_PROVIDED ENTRIES_
┌──
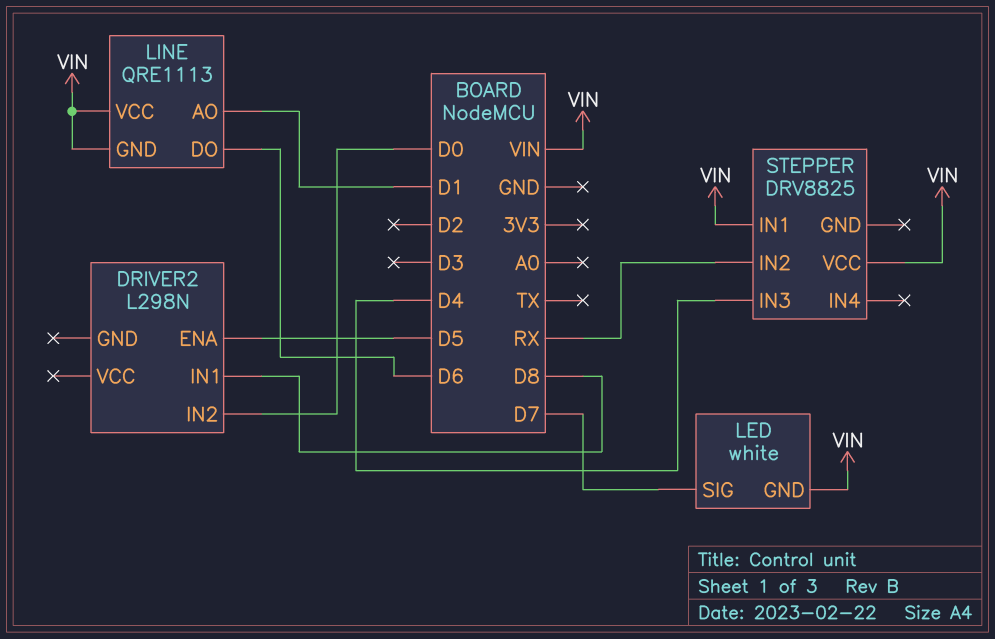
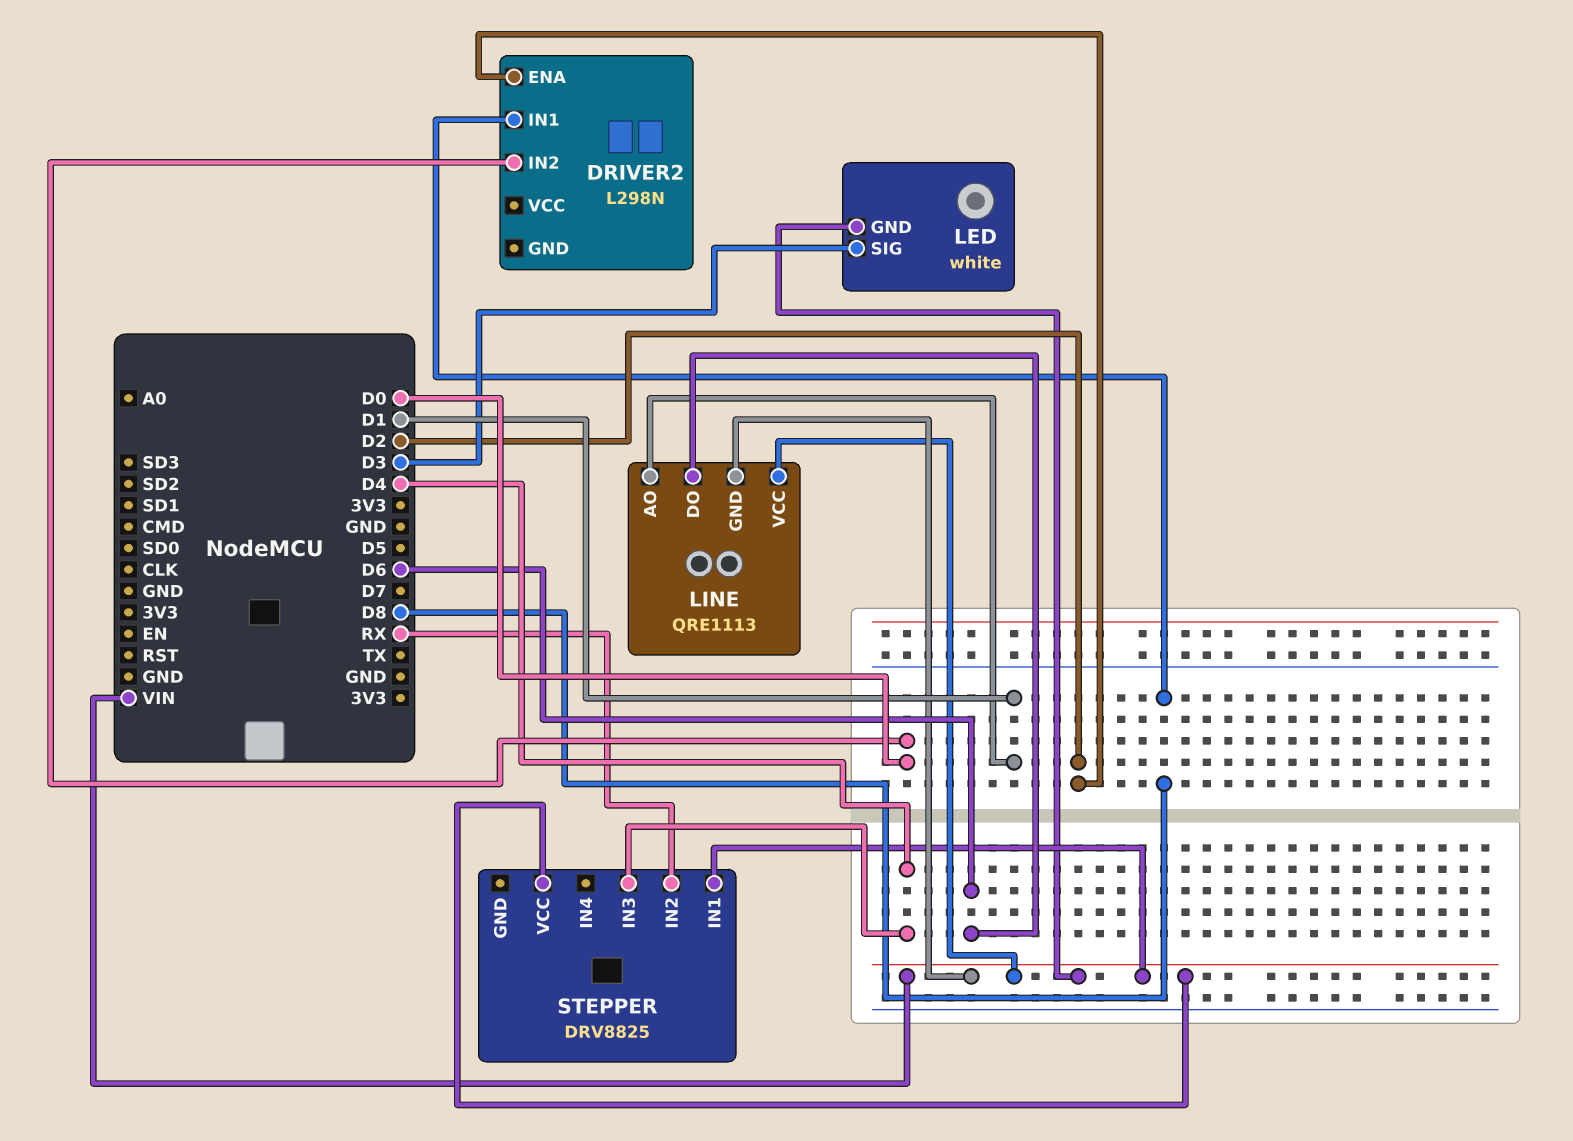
DRIVER2 pin ENA: D5 -> D2
LED pin SIG: D7 -> D3

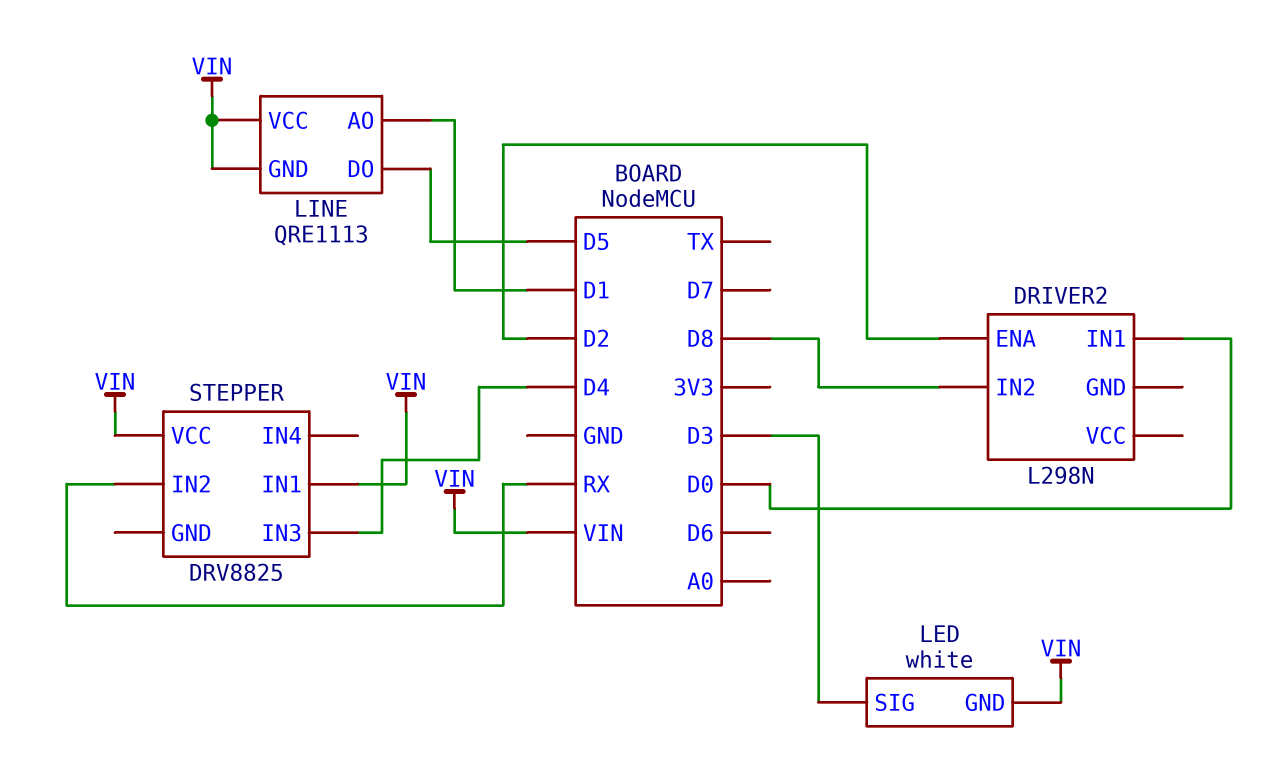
DRIVER2 pin IN1: D8 -> D0
DRIVER2 pin IN2: D0 -> D8
LINE pin DO: D6 -> D5

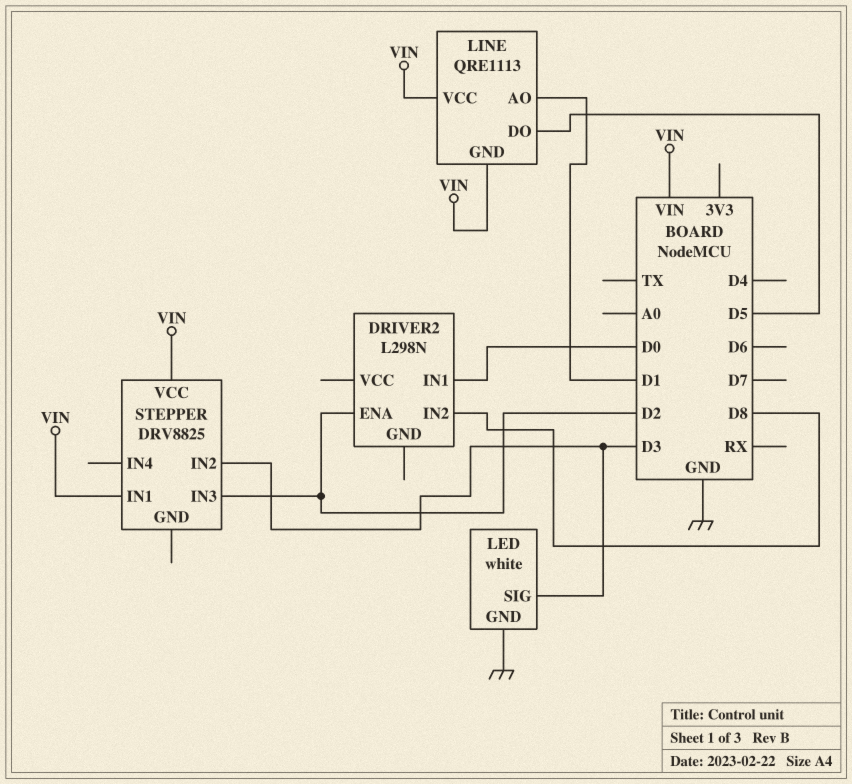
LED pin GND: VIN -> GND
STEPPER pin IN2: RX -> D3
STEPPER pin IN3: D4 -> D2

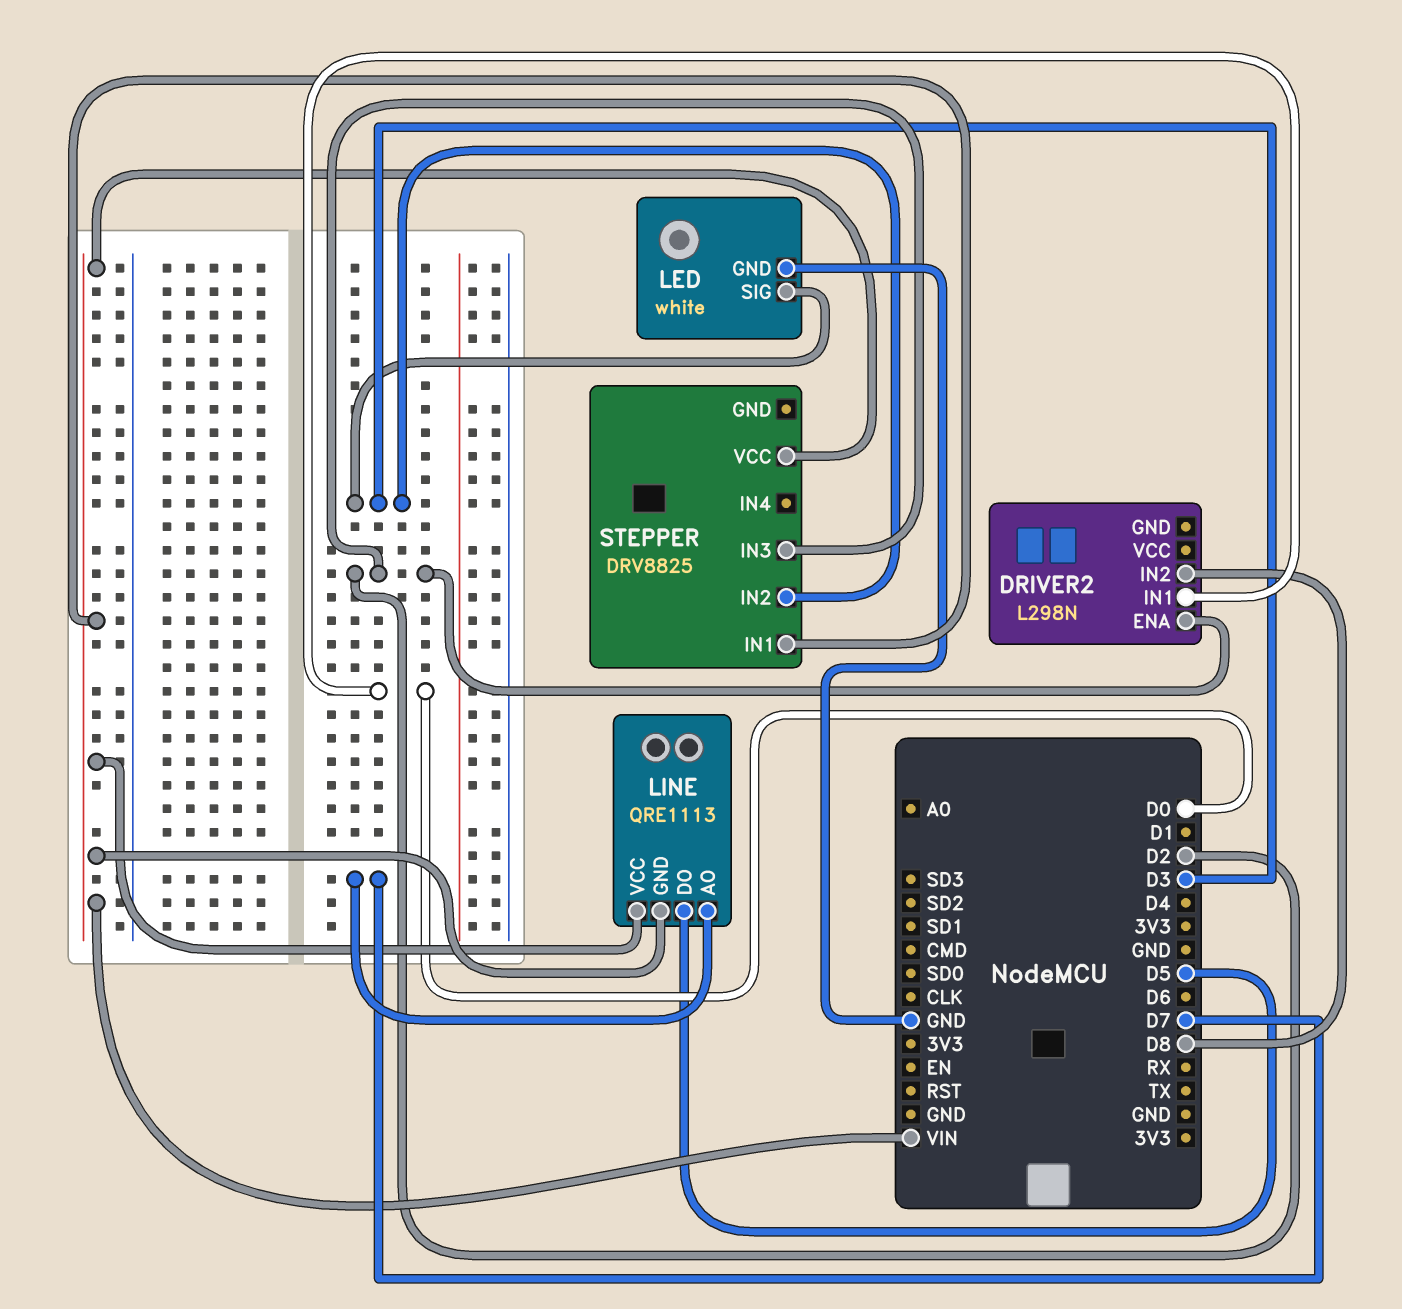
LINE pin AO: D1 -> D7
└──
_HOW TO COMPLETE THIS TASK_
The answer must consist of each line from the data that includes the string "STEPPER".

_TASK RESULT_
STEPPER pin IN2: RX -> D3
STEPPER pin IN3: D4 -> D2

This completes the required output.